- EXERCISE AIM -
In the records below, how many lines hold the string "bowl"? Give only the number.

- AVAILABLE RECORDS -
::::
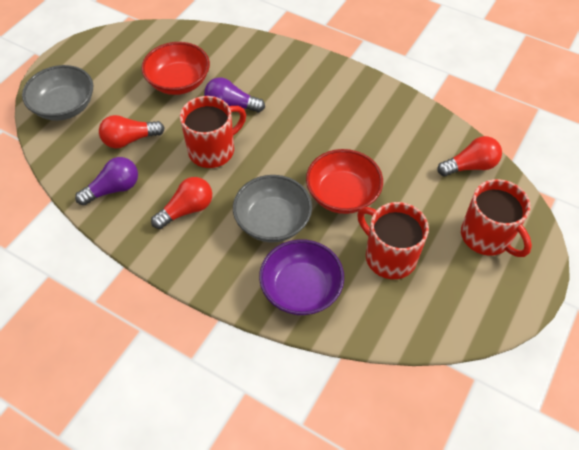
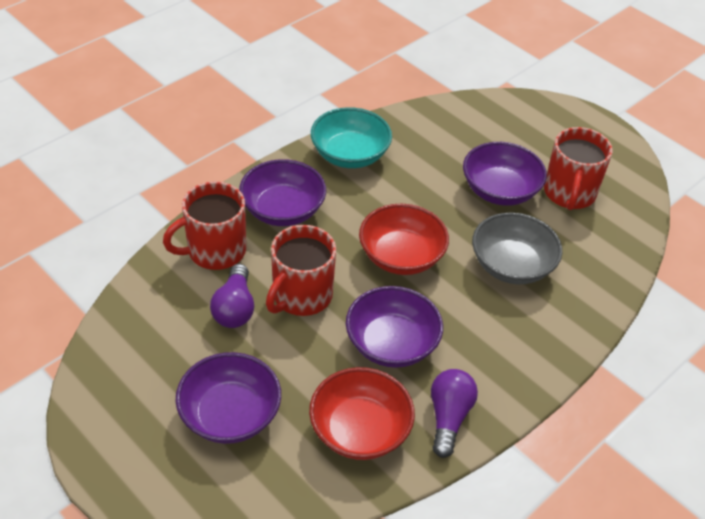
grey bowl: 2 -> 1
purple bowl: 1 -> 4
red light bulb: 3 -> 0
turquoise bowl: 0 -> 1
::::
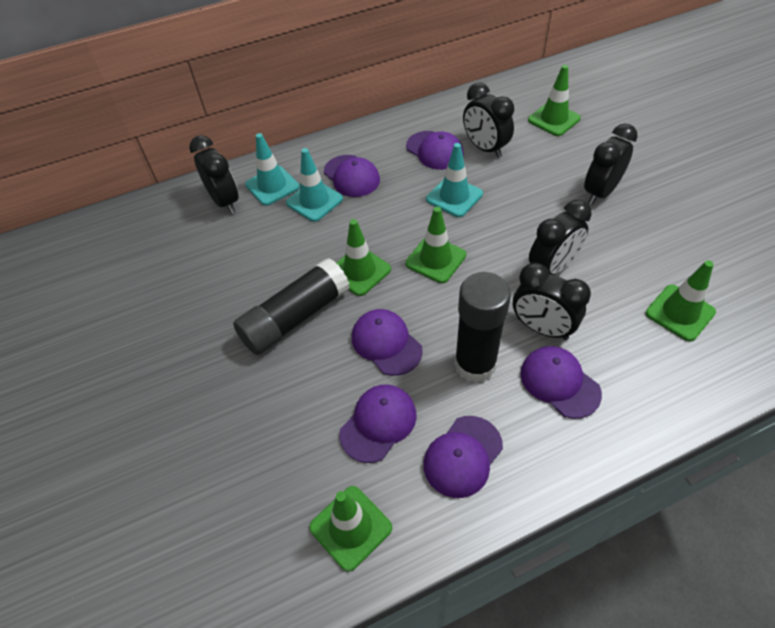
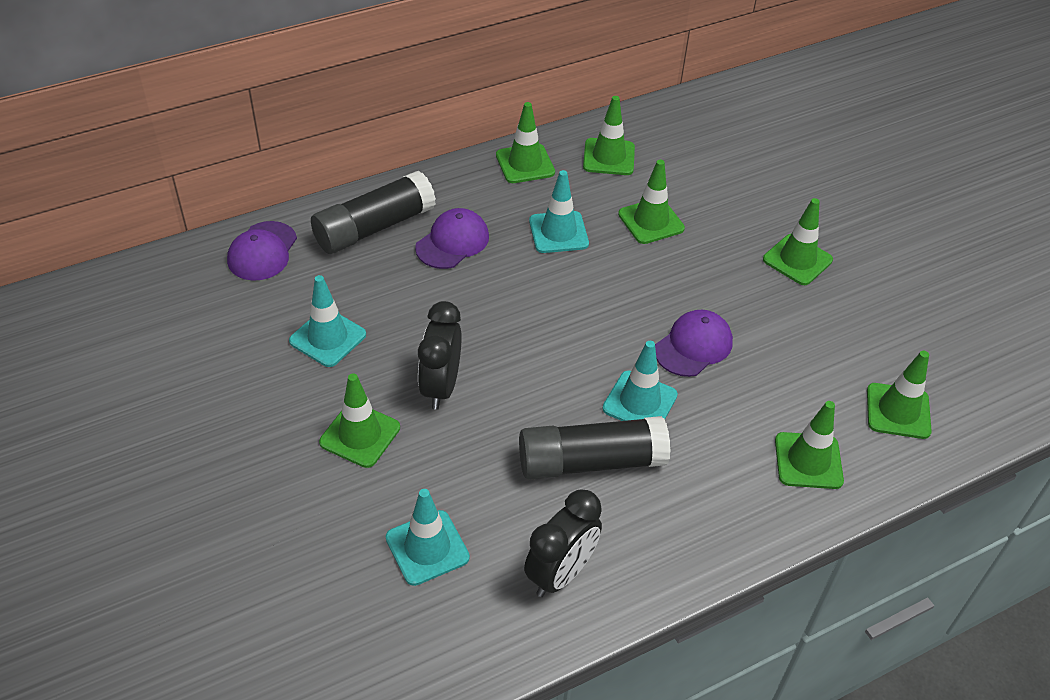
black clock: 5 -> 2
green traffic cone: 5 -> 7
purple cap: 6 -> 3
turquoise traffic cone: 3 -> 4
::::
- REPLY -
3